Written task
Reproduce each of the rows below word for word, omitting the picture.

Recorded information
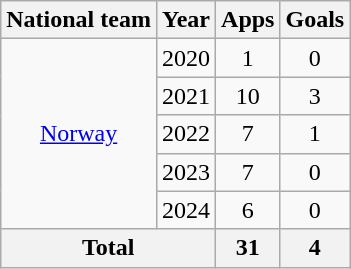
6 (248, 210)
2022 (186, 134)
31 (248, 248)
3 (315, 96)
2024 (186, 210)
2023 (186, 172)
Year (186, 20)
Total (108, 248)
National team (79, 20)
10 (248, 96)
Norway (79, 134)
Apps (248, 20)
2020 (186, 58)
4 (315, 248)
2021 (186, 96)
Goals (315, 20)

Task result
6 (248, 210)
2022 (186, 134)
31 (248, 248)
3 (315, 96)
2024 (186, 210)
2023 (186, 172)
Year (186, 20)
Total (108, 248)
National team (79, 20)
10 (248, 96)
Norway (79, 134)
Apps (248, 20)
2020 (186, 58)
4 (315, 248)
2021 (186, 96)
Goals (315, 20)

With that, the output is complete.